++++ EXERCISE MATERIAL ++++

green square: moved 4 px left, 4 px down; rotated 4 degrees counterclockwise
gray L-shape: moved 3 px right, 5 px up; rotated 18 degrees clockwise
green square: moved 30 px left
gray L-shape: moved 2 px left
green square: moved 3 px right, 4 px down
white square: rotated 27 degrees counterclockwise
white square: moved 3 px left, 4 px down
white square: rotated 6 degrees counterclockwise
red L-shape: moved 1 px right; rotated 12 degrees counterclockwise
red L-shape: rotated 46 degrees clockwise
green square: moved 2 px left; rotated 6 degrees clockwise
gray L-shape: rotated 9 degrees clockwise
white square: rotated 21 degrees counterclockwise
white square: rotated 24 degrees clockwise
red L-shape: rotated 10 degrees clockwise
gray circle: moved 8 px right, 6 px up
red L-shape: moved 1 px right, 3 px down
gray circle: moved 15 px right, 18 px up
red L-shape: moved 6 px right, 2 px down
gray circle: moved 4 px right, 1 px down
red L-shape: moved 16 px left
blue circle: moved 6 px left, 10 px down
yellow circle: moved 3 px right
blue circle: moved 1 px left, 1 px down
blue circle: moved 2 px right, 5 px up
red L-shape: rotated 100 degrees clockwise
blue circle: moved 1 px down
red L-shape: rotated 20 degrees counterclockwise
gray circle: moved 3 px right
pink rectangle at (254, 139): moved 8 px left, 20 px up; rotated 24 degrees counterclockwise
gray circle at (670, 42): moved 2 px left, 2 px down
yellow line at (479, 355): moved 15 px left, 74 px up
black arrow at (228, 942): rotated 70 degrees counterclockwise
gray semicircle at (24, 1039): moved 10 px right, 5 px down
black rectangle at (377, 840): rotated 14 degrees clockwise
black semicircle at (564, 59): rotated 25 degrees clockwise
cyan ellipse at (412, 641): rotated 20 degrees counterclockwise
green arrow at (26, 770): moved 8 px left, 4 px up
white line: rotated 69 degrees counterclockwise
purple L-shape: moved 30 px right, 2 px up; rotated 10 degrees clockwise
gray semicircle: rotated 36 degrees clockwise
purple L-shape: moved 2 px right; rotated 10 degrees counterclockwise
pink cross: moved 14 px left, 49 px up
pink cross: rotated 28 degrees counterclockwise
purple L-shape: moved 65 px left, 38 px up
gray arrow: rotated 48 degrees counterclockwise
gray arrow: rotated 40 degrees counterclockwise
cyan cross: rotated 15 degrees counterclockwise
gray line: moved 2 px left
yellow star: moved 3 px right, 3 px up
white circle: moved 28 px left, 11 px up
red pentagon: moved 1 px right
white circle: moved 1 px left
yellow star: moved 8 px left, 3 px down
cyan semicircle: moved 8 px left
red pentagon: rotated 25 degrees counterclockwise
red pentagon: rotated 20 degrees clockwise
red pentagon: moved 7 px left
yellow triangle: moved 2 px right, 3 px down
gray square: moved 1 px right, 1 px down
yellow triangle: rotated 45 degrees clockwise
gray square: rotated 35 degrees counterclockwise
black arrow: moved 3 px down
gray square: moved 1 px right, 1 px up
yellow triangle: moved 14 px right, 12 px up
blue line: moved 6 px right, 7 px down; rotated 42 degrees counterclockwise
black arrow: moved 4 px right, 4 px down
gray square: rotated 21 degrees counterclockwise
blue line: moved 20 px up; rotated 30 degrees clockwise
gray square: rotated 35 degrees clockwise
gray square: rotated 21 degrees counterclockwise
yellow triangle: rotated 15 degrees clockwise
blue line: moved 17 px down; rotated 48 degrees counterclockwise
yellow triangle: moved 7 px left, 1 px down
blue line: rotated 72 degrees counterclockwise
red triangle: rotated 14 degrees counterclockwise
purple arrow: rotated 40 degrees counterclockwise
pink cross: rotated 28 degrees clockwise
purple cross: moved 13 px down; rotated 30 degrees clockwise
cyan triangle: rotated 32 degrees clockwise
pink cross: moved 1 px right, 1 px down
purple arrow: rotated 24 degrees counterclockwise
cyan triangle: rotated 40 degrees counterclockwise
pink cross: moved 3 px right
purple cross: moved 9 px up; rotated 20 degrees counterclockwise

++++

TASK TO CARRY OUT | Transcribe the rows above, starting from the first and ending with the line that contains "cyan cross: rotated", both included.

EXERCISE RESULT |
green square: moved 4 px left, 4 px down; rotated 4 degrees counterclockwise
gray L-shape: moved 3 px right, 5 px up; rotated 18 degrees clockwise
green square: moved 30 px left
gray L-shape: moved 2 px left
green square: moved 3 px right, 4 px down
white square: rotated 27 degrees counterclockwise
white square: moved 3 px left, 4 px down
white square: rotated 6 degrees counterclockwise
red L-shape: moved 1 px right; rotated 12 degrees counterclockwise
red L-shape: rotated 46 degrees clockwise
green square: moved 2 px left; rotated 6 degrees clockwise
gray L-shape: rotated 9 degrees clockwise
white square: rotated 21 degrees counterclockwise
white square: rotated 24 degrees clockwise
red L-shape: rotated 10 degrees clockwise
gray circle: moved 8 px right, 6 px up
red L-shape: moved 1 px right, 3 px down
gray circle: moved 15 px right, 18 px up
red L-shape: moved 6 px right, 2 px down
gray circle: moved 4 px right, 1 px down
red L-shape: moved 16 px left
blue circle: moved 6 px left, 10 px down
yellow circle: moved 3 px right
blue circle: moved 1 px left, 1 px down
blue circle: moved 2 px right, 5 px up
red L-shape: rotated 100 degrees clockwise
blue circle: moved 1 px down
red L-shape: rotated 20 degrees counterclockwise
gray circle: moved 3 px right
pink rectangle at (254, 139): moved 8 px left, 20 px up; rotated 24 degrees counterclockwise
gray circle at (670, 42): moved 2 px left, 2 px down
yellow line at (479, 355): moved 15 px left, 74 px up
black arrow at (228, 942): rotated 70 degrees counterclockwise
gray semicircle at (24, 1039): moved 10 px right, 5 px down
black rectangle at (377, 840): rotated 14 degrees clockwise
black semicircle at (564, 59): rotated 25 degrees clockwise
cyan ellipse at (412, 641): rotated 20 degrees counterclockwise
green arrow at (26, 770): moved 8 px left, 4 px up
white line: rotated 69 degrees counterclockwise
purple L-shape: moved 30 px right, 2 px up; rotated 10 degrees clockwise
gray semicircle: rotated 36 degrees clockwise
purple L-shape: moved 2 px right; rotated 10 degrees counterclockwise
pink cross: moved 14 px left, 49 px up
pink cross: rotated 28 degrees counterclockwise
purple L-shape: moved 65 px left, 38 px up
gray arrow: rotated 48 degrees counterclockwise
gray arrow: rotated 40 degrees counterclockwise
cyan cross: rotated 15 degrees counterclockwise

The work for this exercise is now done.